DATA SHOWN –
***
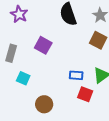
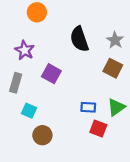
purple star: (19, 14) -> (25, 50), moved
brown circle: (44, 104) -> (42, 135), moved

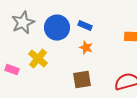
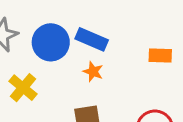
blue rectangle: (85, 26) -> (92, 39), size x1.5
***
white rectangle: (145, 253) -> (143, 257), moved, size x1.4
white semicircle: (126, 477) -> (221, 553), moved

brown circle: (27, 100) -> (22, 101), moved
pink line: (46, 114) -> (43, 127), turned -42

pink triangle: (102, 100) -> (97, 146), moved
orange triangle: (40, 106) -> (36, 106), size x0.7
***
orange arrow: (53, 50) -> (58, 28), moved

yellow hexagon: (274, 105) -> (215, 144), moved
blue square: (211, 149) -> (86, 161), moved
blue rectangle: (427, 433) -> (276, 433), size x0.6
***
Please copy, exactly and with nothing else, the lines above beginning at the line that has "yellow hexagon: (274, 105)" and ending with the line that has "blue rectangle: (427, 433)".

ANSWER SPACE –
yellow hexagon: (274, 105) -> (215, 144), moved
blue square: (211, 149) -> (86, 161), moved
blue rectangle: (427, 433) -> (276, 433), size x0.6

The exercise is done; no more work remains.